* [What you need to do]
Given the entries that follow, write out exactly the lines starting at the one containing "brown star: 10 -> 9" and ending at the one containing "white star: 3 -> 6", both ends included, and only those.

* [The data]
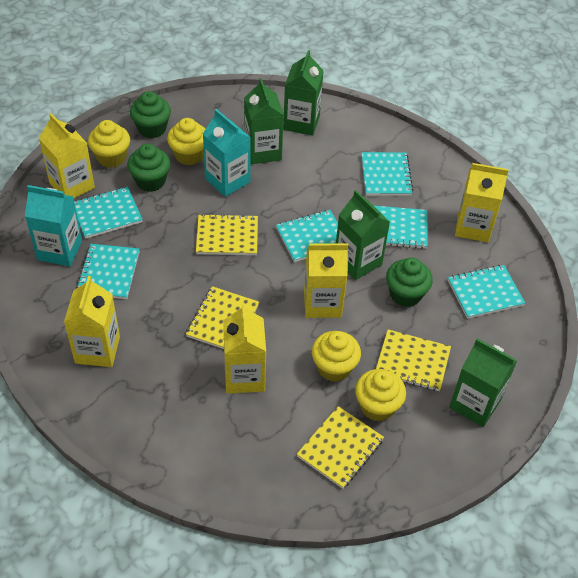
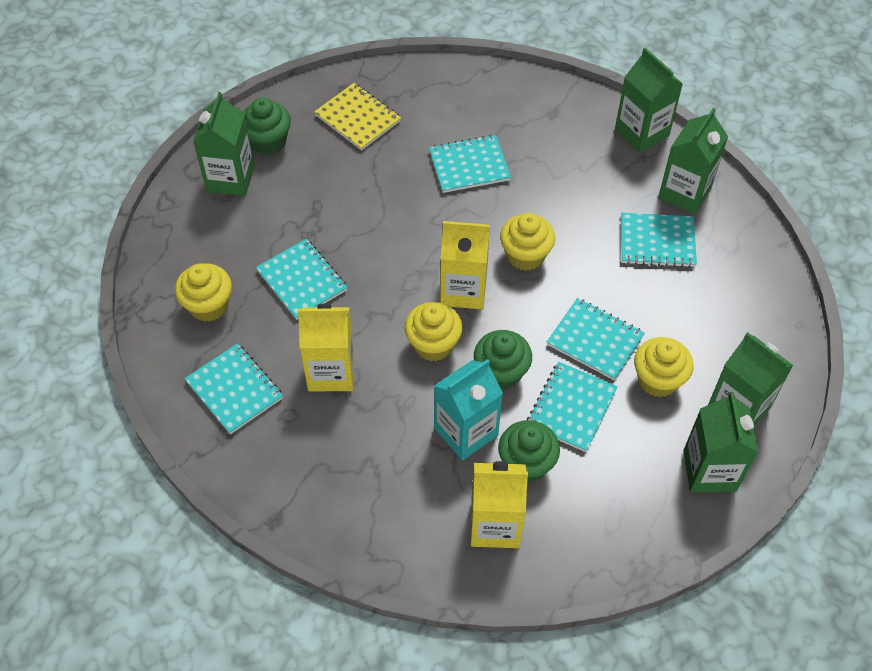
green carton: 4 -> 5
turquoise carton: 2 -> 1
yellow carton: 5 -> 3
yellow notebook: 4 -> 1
---
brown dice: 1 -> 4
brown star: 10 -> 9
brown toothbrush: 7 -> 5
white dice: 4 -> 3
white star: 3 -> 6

* [Response to the task]
brown star: 10 -> 9
brown toothbrush: 7 -> 5
white dice: 4 -> 3
white star: 3 -> 6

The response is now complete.